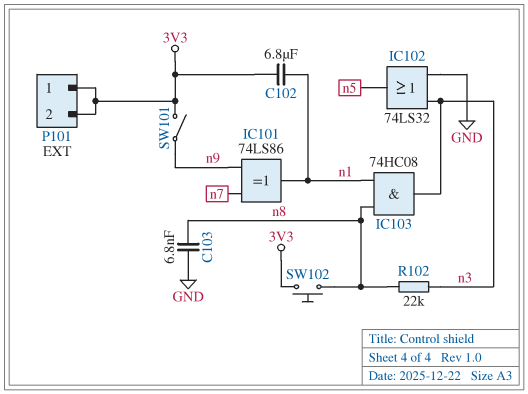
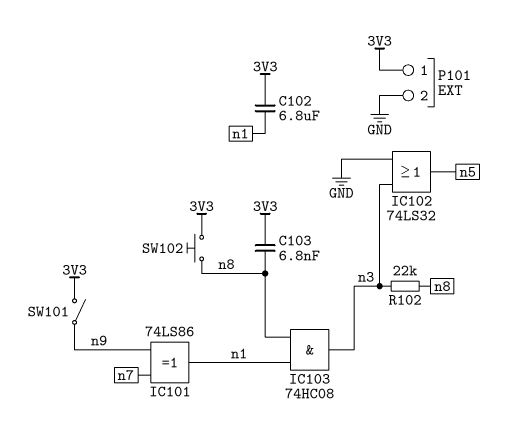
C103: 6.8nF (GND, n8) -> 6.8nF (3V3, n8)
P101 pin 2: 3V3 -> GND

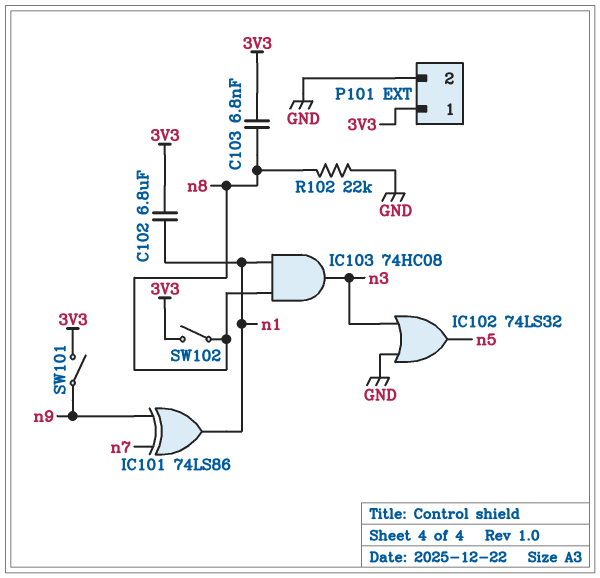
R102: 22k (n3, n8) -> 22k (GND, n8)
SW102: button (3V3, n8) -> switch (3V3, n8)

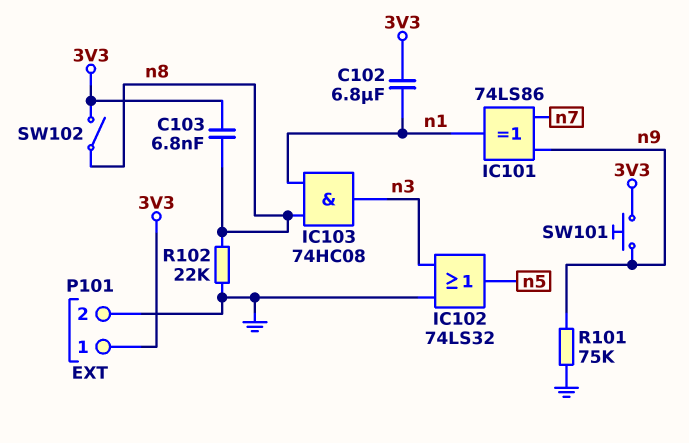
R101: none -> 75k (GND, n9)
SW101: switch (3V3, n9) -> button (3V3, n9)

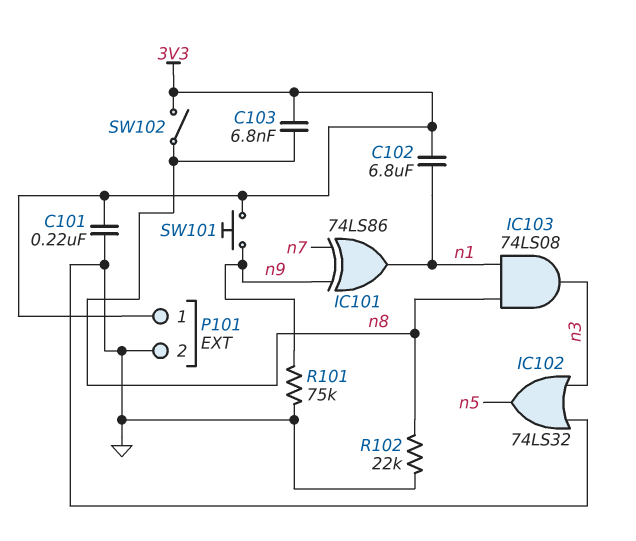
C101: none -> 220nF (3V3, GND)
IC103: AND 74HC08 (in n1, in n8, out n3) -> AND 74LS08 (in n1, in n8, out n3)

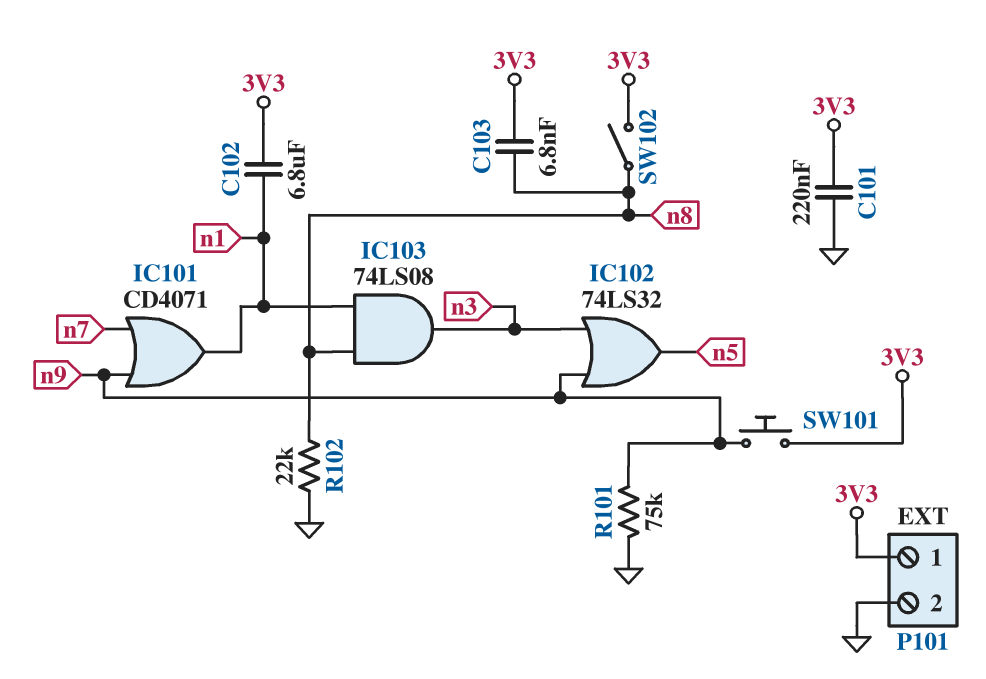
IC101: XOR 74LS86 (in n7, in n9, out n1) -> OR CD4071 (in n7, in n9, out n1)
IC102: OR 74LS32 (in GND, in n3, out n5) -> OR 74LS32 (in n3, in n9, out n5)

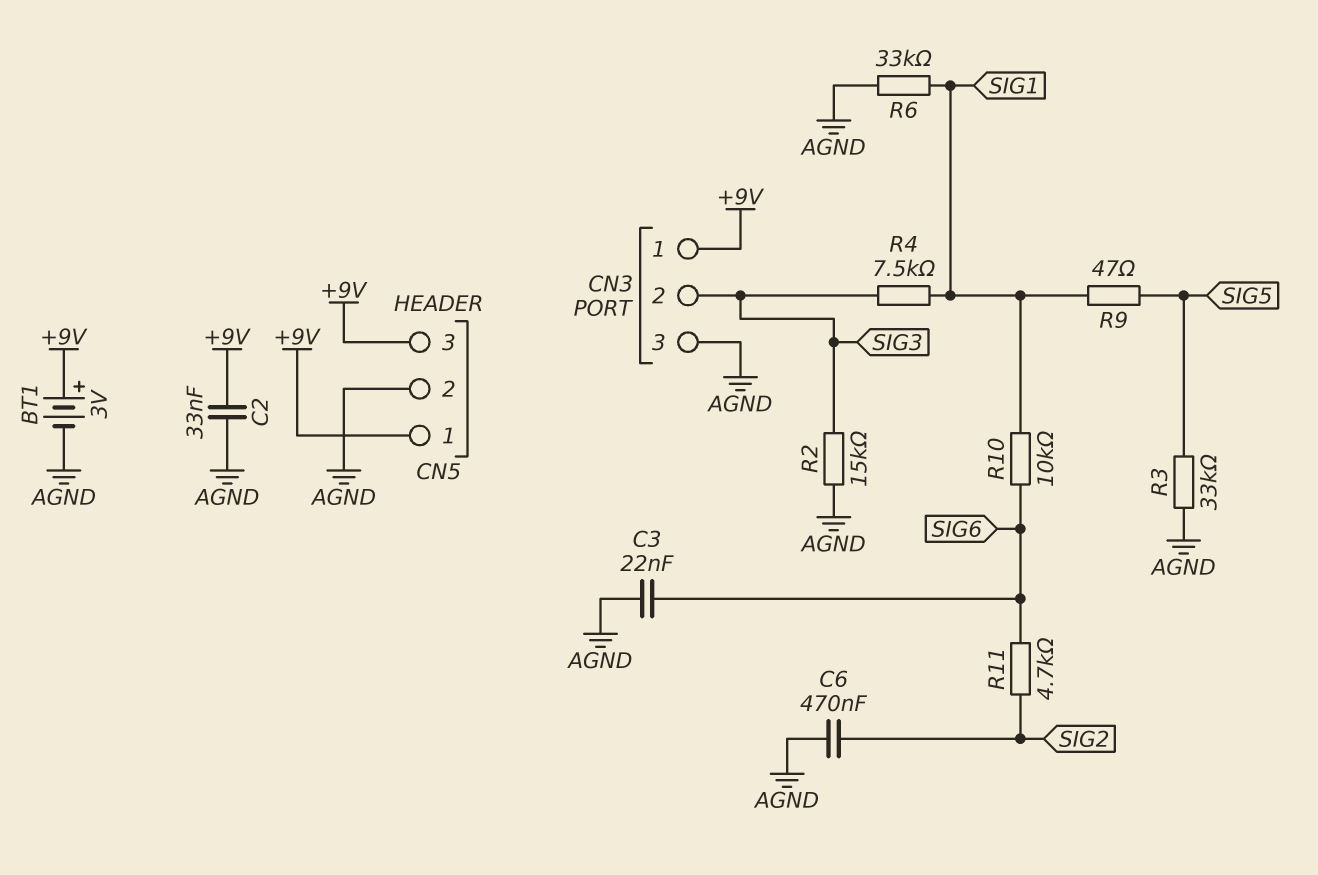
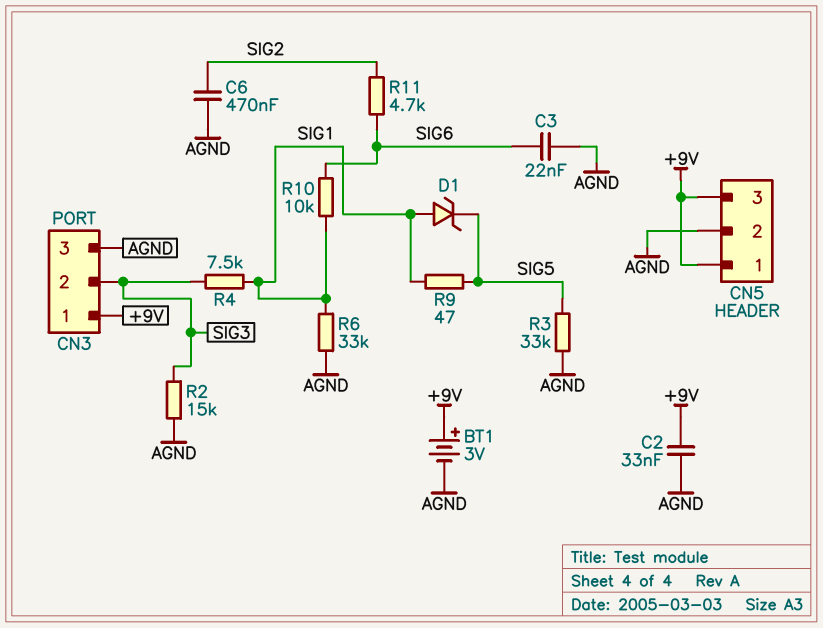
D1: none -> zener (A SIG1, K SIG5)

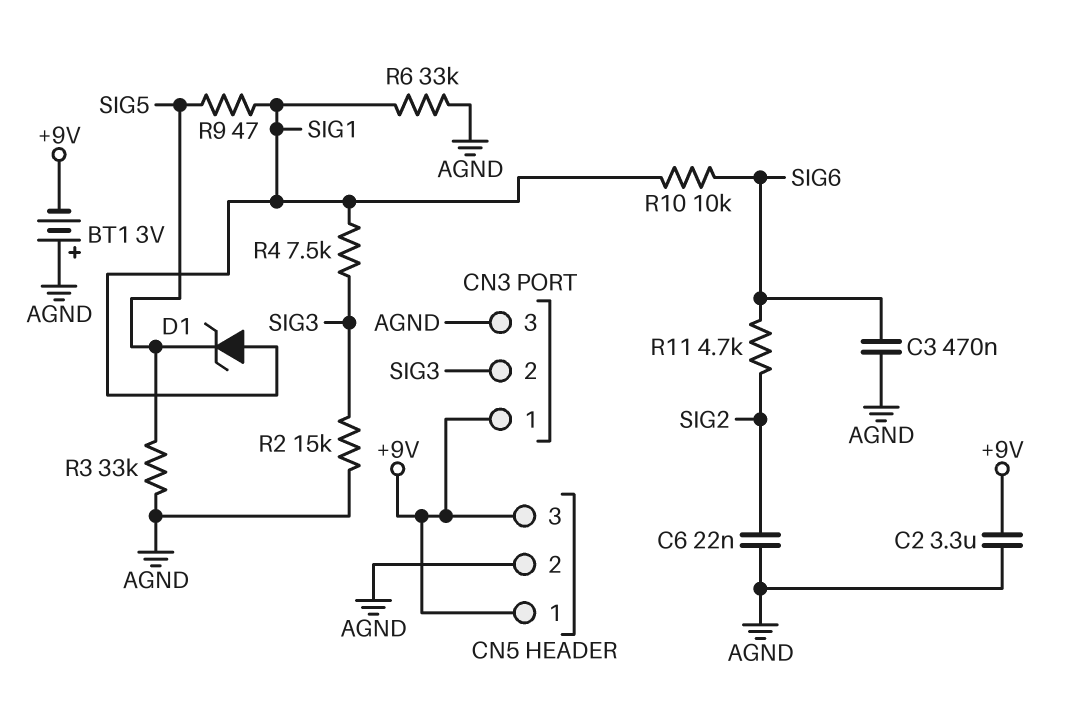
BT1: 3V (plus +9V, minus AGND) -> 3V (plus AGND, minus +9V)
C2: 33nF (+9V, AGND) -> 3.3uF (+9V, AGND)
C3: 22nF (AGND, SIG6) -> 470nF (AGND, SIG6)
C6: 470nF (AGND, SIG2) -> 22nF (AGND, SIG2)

_ _ _ _ _ _ _

▸ **Try it**
Lines with "switch" in the records above: copy every one of them.

▸ **Your response**
SW102: button (3V3, n8) -> switch (3V3, n8)
SW101: switch (3V3, n9) -> button (3V3, n9)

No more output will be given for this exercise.